(RECORD SET)
# # # # #
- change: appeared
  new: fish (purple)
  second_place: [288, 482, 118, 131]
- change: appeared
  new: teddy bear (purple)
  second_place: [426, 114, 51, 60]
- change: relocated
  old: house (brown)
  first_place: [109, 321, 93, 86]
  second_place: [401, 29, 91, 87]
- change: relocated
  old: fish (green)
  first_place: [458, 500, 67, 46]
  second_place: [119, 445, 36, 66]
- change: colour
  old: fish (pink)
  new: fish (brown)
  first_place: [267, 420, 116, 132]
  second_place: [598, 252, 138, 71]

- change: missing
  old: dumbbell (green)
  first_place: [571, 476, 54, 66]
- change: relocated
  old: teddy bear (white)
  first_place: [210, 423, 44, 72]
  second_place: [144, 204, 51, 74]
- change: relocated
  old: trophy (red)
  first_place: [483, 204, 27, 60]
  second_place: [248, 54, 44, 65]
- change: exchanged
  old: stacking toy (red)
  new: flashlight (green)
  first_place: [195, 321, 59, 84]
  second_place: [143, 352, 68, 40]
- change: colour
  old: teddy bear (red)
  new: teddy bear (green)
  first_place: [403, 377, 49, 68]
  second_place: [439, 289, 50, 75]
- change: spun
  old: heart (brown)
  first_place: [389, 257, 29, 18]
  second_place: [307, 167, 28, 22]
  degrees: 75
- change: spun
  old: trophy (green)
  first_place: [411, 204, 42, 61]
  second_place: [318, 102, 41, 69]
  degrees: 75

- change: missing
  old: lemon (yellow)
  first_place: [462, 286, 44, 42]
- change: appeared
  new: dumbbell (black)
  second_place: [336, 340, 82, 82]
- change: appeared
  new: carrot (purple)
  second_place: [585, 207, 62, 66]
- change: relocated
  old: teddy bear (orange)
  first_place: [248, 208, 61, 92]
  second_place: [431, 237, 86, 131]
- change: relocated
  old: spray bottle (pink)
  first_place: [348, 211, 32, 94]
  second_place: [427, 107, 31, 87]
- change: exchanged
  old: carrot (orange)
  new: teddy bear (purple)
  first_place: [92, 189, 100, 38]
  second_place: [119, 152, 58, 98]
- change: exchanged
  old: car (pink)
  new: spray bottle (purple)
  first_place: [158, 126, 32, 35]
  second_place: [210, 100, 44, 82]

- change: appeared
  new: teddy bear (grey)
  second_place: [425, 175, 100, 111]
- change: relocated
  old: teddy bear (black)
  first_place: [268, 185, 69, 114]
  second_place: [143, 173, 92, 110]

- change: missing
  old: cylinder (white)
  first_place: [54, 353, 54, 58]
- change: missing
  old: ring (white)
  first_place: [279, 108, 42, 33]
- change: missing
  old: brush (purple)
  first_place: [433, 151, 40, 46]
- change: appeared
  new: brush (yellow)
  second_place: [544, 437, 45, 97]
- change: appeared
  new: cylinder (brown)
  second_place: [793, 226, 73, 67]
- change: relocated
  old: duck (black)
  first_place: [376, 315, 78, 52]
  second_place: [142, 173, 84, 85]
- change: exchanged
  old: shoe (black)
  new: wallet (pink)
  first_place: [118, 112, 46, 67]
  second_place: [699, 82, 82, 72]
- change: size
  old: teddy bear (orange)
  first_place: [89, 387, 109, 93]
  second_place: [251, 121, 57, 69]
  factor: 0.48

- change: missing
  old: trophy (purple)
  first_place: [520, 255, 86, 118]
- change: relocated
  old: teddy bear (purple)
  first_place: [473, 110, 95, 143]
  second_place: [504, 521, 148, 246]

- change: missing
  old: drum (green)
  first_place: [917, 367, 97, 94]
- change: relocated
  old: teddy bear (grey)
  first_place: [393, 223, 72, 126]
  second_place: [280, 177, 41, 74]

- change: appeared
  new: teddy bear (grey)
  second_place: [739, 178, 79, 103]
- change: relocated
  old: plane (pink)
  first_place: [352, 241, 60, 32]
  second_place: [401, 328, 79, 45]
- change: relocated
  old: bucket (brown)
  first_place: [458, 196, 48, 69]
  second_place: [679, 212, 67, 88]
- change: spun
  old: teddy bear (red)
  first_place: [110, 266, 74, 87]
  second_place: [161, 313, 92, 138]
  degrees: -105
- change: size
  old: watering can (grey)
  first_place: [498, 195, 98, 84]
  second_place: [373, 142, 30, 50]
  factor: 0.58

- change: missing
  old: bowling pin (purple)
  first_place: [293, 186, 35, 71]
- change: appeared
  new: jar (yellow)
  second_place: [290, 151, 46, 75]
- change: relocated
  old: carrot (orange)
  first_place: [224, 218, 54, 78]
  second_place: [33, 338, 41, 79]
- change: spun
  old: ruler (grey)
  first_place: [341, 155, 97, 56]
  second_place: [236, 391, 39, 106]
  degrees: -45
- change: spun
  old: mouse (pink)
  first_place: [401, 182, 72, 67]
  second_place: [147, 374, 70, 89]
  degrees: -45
# # # # #
(TASK DETAILS)
Take the records above and return, word for word, only the lines that fall from the line with "second_place: [401, 29, 91, 87]" to the line with "first_place: [267, 420, 116, 132]", both of them included.

(RESULT BELOW)
  second_place: [401, 29, 91, 87]
- change: relocated
  old: fish (green)
  first_place: [458, 500, 67, 46]
  second_place: [119, 445, 36, 66]
- change: colour
  old: fish (pink)
  new: fish (brown)
  first_place: [267, 420, 116, 132]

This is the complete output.